▶ TASK TO COMPLETE
From the line with "(332, 309) = (426, 171): turquoise" down to the final line of the material, please transcribe everything exactly, but leave the pictures out.

▶ DATA FOR REVIEW
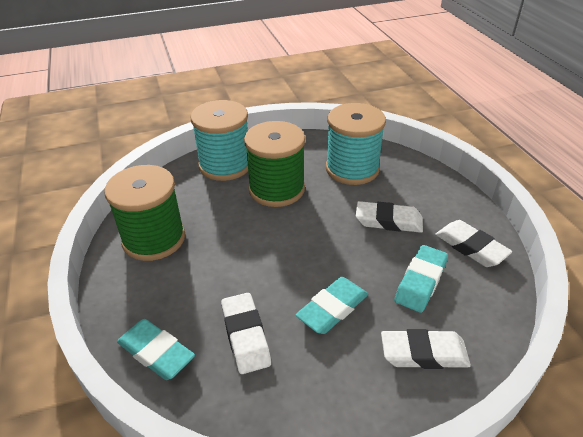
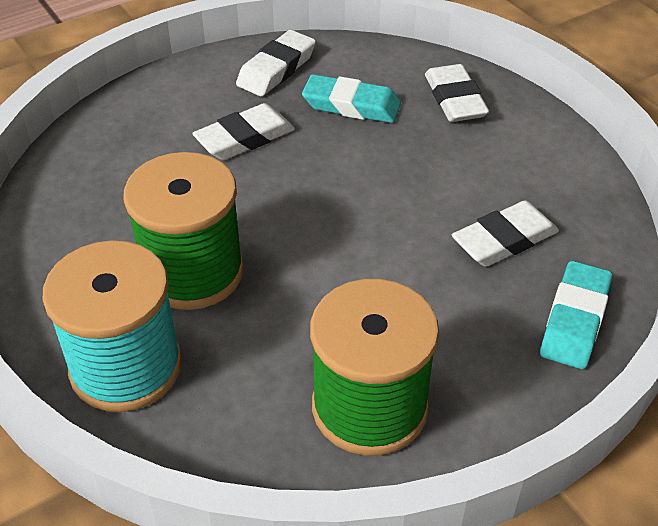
camera: 105 degrees left, 5 degrees up
(332, 309) = (426, 171): turquoise eraser -> none
(352, 169) = (117, 187): turquoise spool -> none
(388, 221) = (244, 138): white eraser -> white eraser turned 60 degrees clockwise

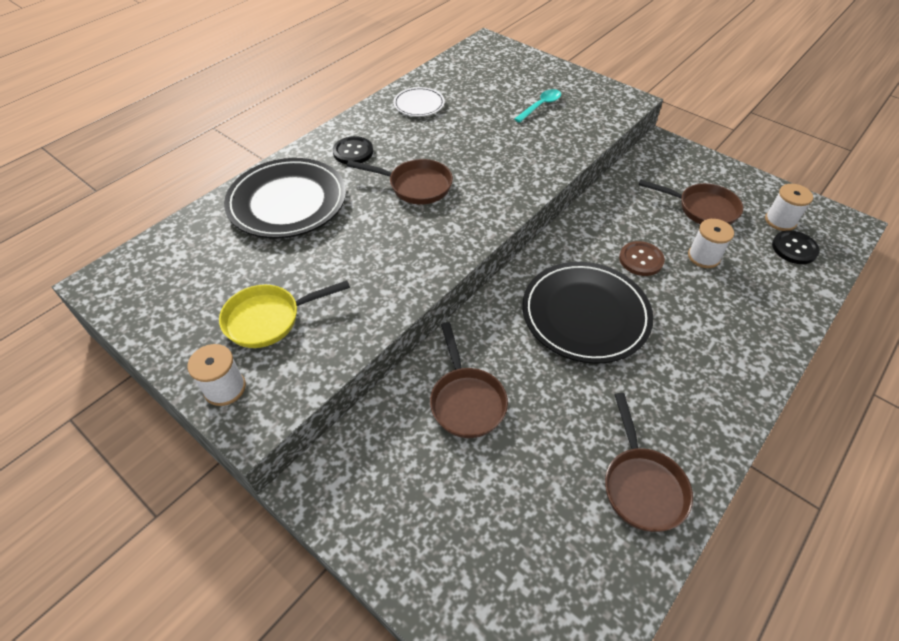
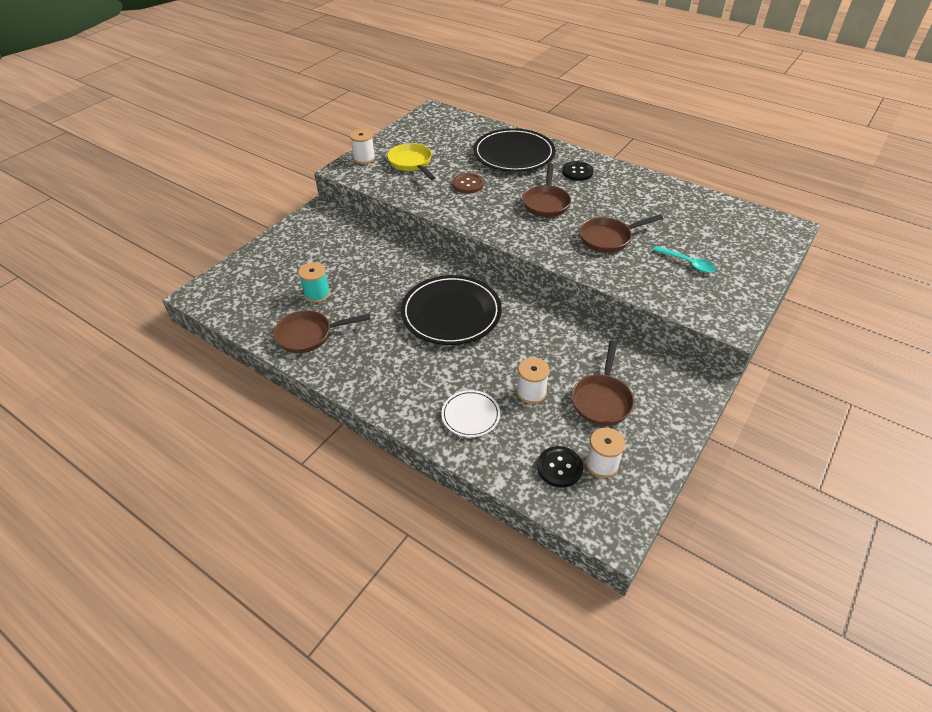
camera: 85 degrees right, 5 degrees down
(419, 104) = (655, 195): white plate -> white plate (470, 415)
(466, 401) = (373, 259): brown pan -> brown pan (608, 238)
(548, 479) = (317, 294): none -> turquoise spool
(641, 260) = (518, 349): brown button -> brown button (468, 184)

▶ RESULT OF THIS TASK
(332, 309) = (426, 171): turquoise eraser -> none
(352, 169) = (117, 187): turquoise spool -> none
(388, 221) = (244, 138): white eraser -> white eraser turned 60 degrees clockwise

camera: 85 degrees right, 5 degrees down
(419, 104) = (655, 195): white plate -> white plate (470, 415)
(466, 401) = (373, 259): brown pan -> brown pan (608, 238)
(548, 479) = (317, 294): none -> turquoise spool
(641, 260) = (518, 349): brown button -> brown button (468, 184)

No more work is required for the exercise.